> [TASK ITEM]
Reproduce everything from the line containing "at (299, 220)." down to the end of the records, replacing "screenshot" with "screen image" and leaving the rest unchanged.

> [DATA TO EXAMINE]
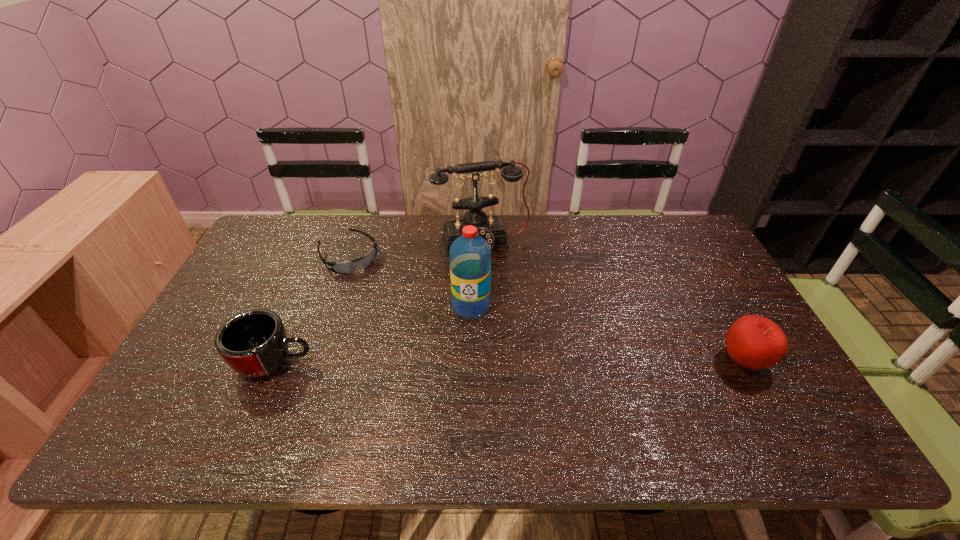
This screenshot has height=540, width=960. Find the location of `object positioned at the left edge`. object positioned at the left edge is located at coordinates (254, 344).

Find the location of a particular element. The image size is (960, 540). object located at the right edge is located at coordinates (753, 341).

The width and height of the screenshot is (960, 540). In order to click on object that is at the near left corner in this screenshot , I will do `click(254, 344)`.

The image size is (960, 540). What are the coordinates of `object present at the near right corner` in the screenshot? It's located at (753, 341).

In the image, there is a desktop. Find the location of `vacant area at the far edge`. vacant area at the far edge is located at coordinates (555, 222).

The height and width of the screenshot is (540, 960). Find the location of `vacant region at the near edge`. vacant region at the near edge is located at coordinates (484, 396).

The height and width of the screenshot is (540, 960). Identify the location of free space at the left edge of the desktop. (247, 271).

The height and width of the screenshot is (540, 960). In the image, there is a desktop. Find the location of `blank space at the right edge`. blank space at the right edge is located at coordinates (743, 308).

What are the coordinates of `free space at the far left corner of the desktop` in the screenshot? It's located at (299, 220).

You are a GUI agent. You are given a task and a screenshot of the screen. Output one action in this format:
    pyautogui.click(x=<x>, y=<y>)
    Task: Click on the vacant area at the far right corner
    This screenshot has width=960, height=540.
    Given the screenshot: What is the action you would take?
    pyautogui.click(x=705, y=251)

> [SOLUTION FOR THIS EXERCISE]
What are the coordinates of `free space at the far left corner of the desktop` in the screen image? It's located at (299, 220).

You are a GUI agent. You are given a task and a screen image of the screen. Output one action in this format:
    pyautogui.click(x=<x>, y=<y>)
    Task: Click on the vacant area at the far right corner
    This screen image has width=960, height=540.
    Given the screen image: What is the action you would take?
    pyautogui.click(x=705, y=251)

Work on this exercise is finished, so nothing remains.